--- Problem to solve ---
Nothing but the exact lines from the one containing "C7: 100nF (GND, VA) -> 1.5uF (GND, VA)" through the last line of the records below belongs in your answer.

--- Records shown ---
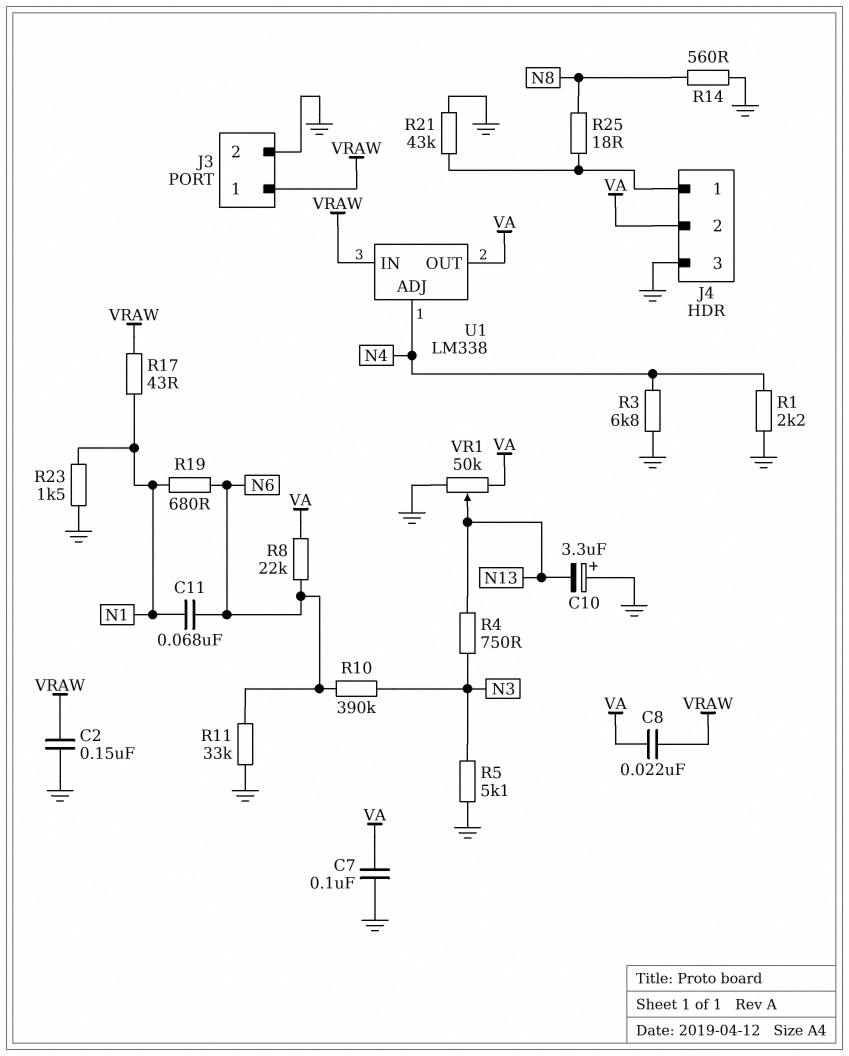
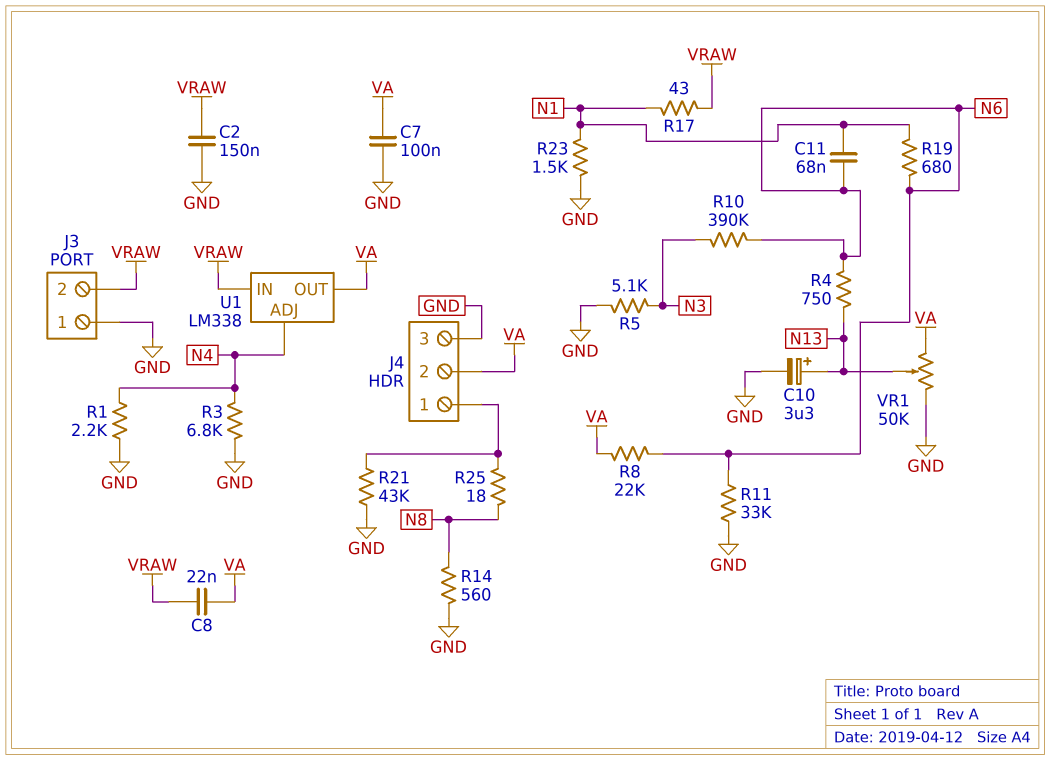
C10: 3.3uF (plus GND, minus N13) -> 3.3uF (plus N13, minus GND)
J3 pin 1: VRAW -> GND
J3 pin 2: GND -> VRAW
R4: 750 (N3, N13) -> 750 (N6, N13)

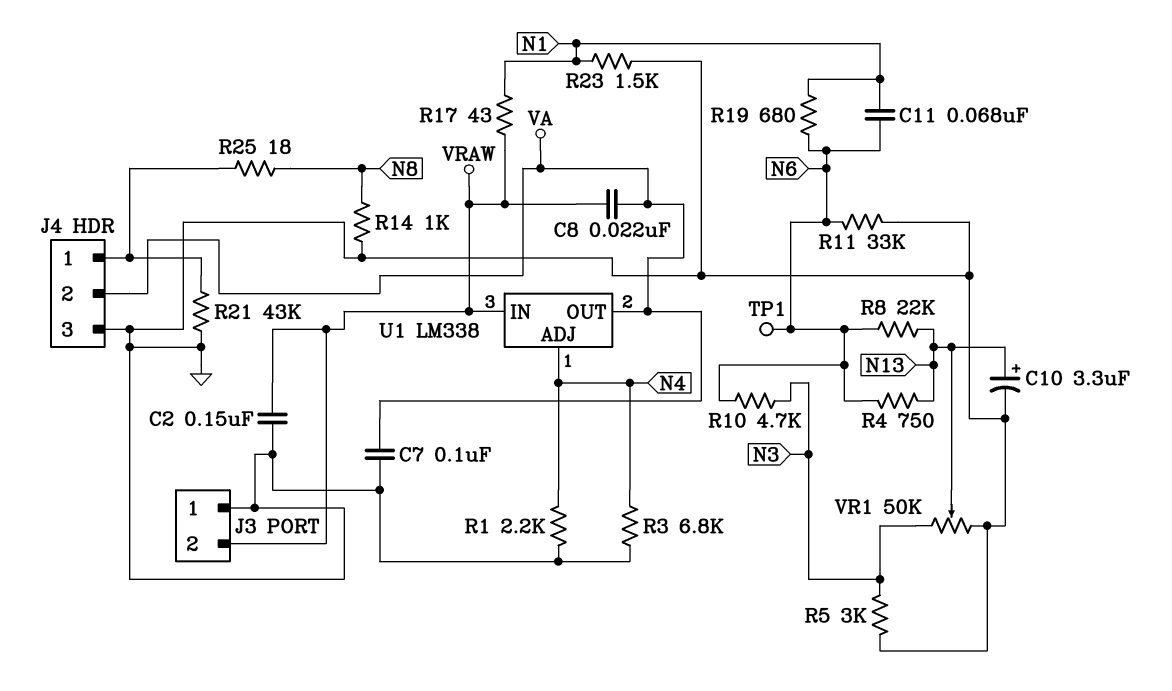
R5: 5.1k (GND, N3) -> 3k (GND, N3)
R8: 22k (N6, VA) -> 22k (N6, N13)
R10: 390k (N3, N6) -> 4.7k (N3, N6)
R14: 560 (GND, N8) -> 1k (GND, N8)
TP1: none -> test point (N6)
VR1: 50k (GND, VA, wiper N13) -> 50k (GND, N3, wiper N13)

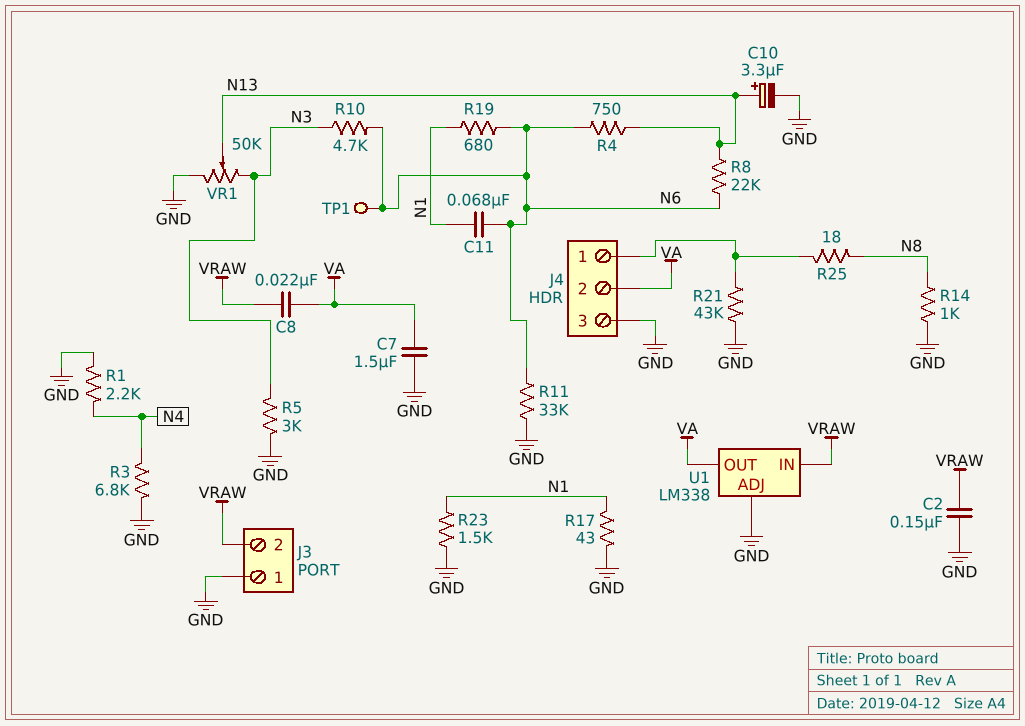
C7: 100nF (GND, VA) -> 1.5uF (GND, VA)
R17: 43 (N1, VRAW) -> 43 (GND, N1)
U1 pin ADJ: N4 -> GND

--- Task response ---
C7: 100nF (GND, VA) -> 1.5uF (GND, VA)
R17: 43 (N1, VRAW) -> 43 (GND, N1)
U1 pin ADJ: N4 -> GND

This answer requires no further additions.